Exercise aim
Although the data below contains pictures, output only the lines between those holding "black rectangle: moved 2 px left, 1 px down" and "cyan semicircle: rotated", inclusive, exactly and without those pictures.

Data for this exercise

————————

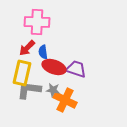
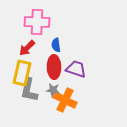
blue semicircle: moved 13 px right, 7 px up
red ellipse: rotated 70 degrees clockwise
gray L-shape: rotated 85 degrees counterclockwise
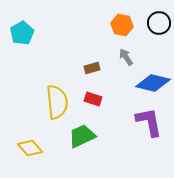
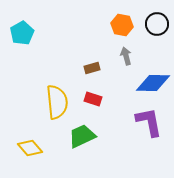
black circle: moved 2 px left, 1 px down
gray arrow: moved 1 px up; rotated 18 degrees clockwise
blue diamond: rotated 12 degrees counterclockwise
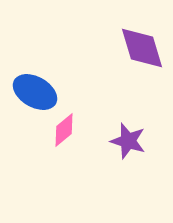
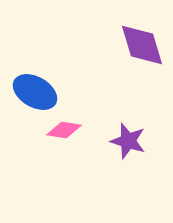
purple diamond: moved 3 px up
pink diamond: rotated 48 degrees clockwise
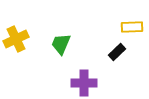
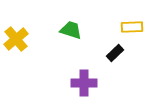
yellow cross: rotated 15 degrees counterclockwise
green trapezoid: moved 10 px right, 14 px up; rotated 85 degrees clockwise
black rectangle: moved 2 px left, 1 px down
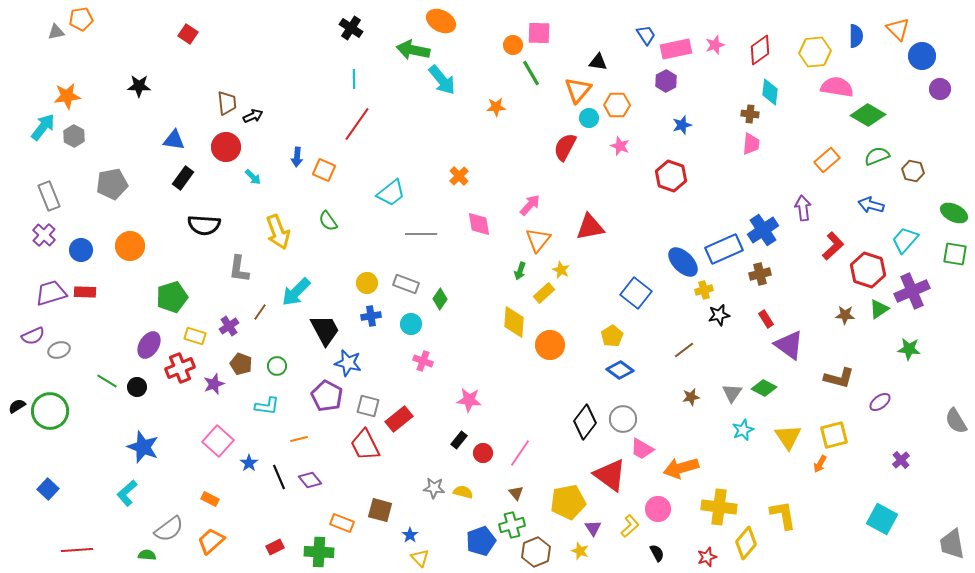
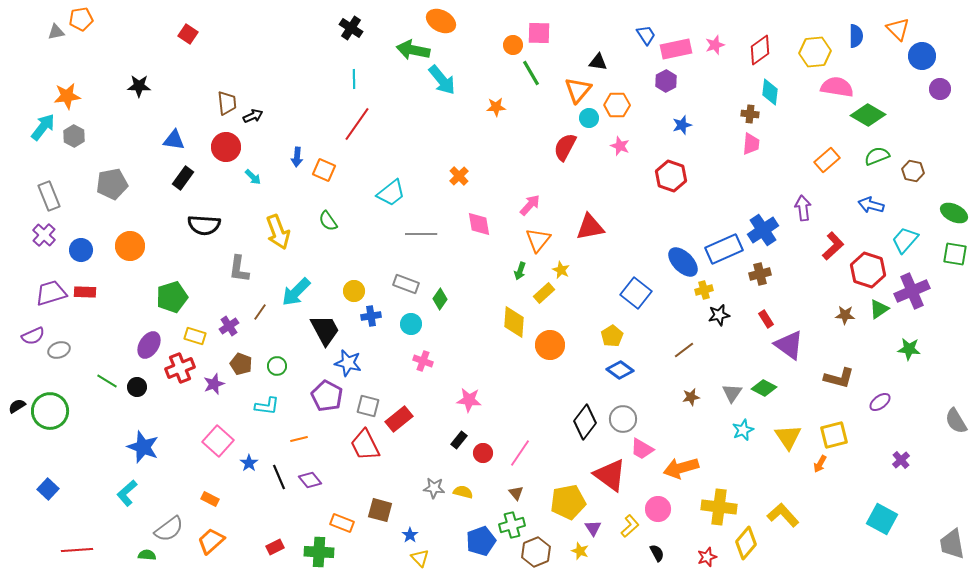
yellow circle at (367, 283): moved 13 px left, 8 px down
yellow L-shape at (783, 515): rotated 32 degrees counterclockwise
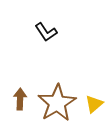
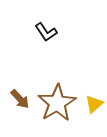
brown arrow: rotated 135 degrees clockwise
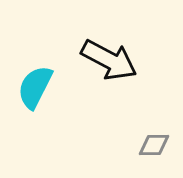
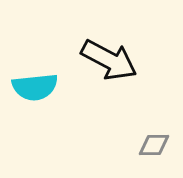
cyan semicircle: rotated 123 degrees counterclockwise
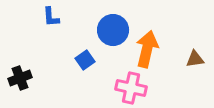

————————

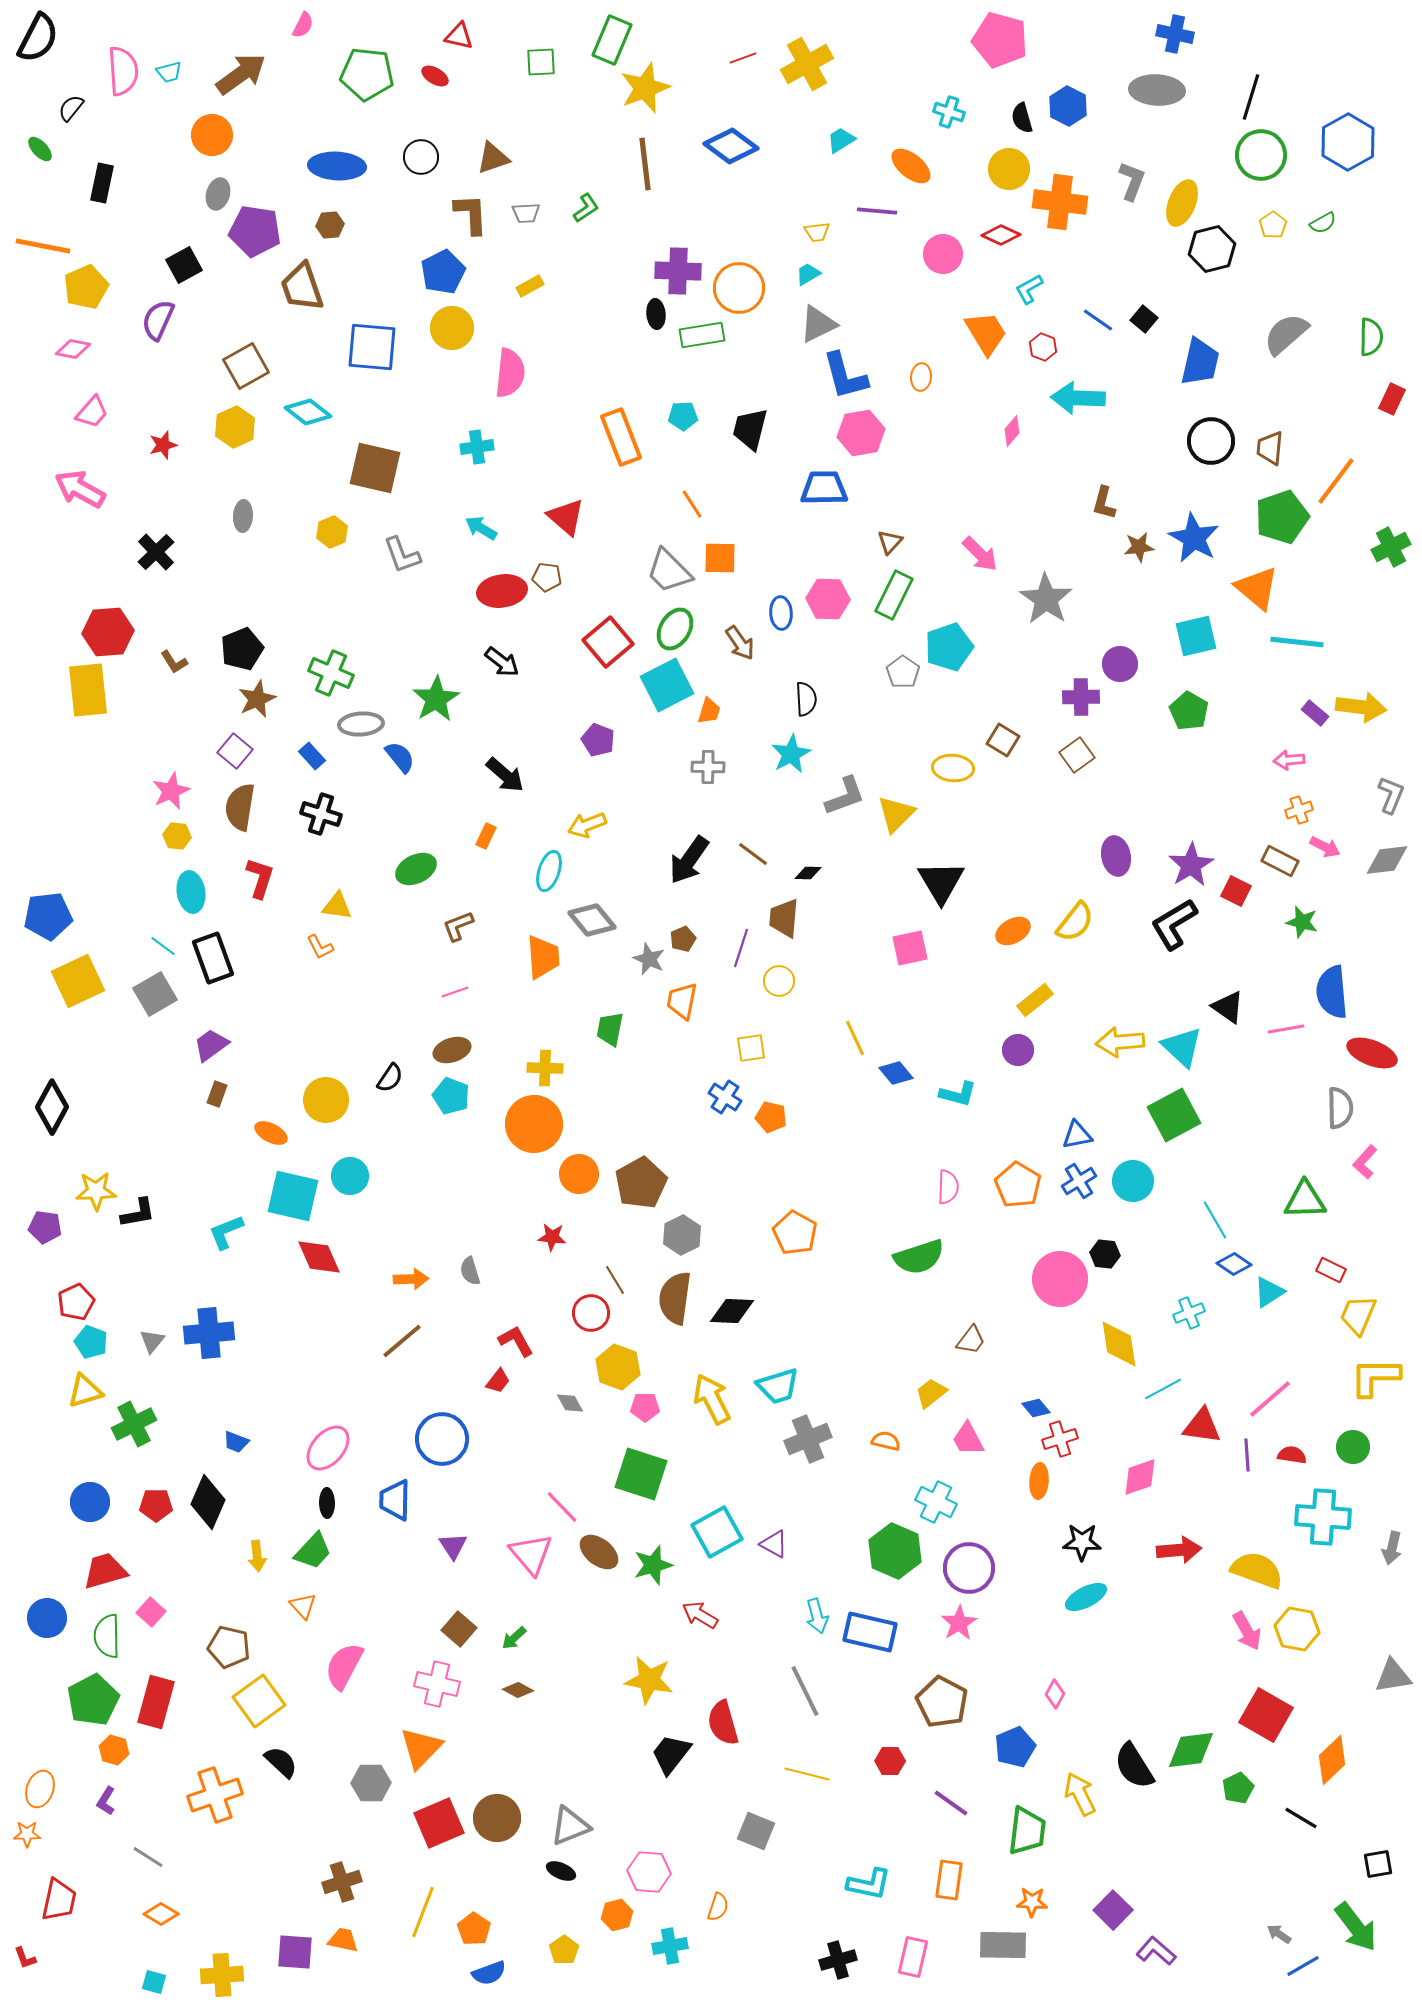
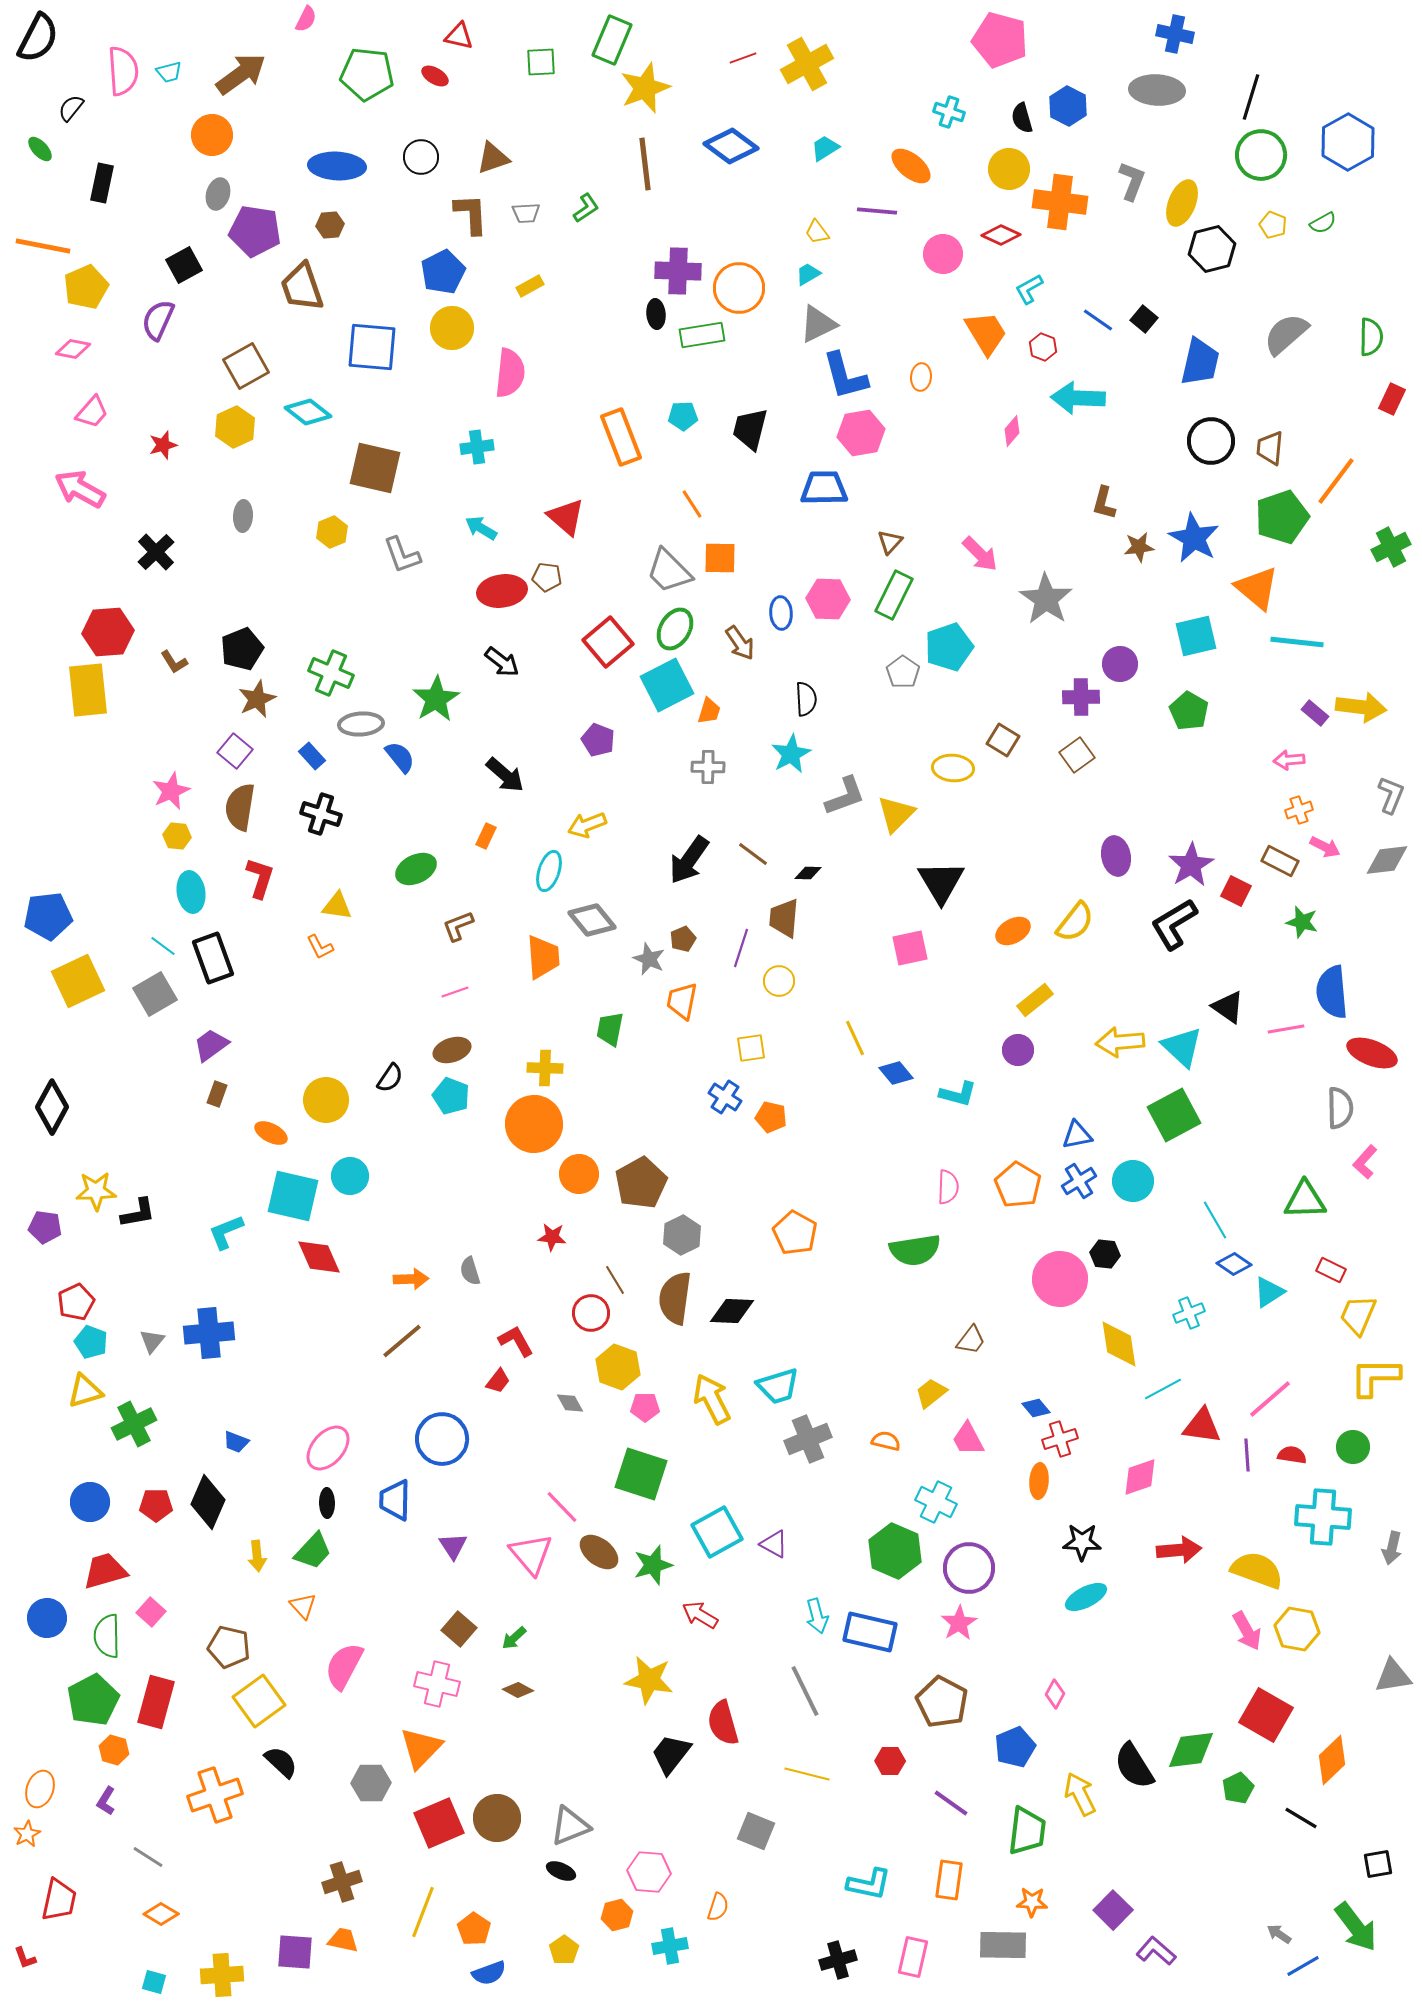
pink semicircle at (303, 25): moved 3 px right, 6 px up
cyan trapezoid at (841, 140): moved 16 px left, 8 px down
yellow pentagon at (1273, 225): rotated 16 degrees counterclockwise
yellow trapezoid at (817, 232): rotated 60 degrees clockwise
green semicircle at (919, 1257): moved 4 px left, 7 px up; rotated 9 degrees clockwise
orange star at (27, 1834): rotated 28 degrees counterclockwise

————————

Written reply
black rectangle: moved 2 px left, 1 px down
yellow circle at (367, 283): moved 13 px left, 8 px down
yellow L-shape at (783, 515): rotated 32 degrees counterclockwise
brown arrow: rotated 135 degrees clockwise
cyan semicircle: rotated 123 degrees counterclockwise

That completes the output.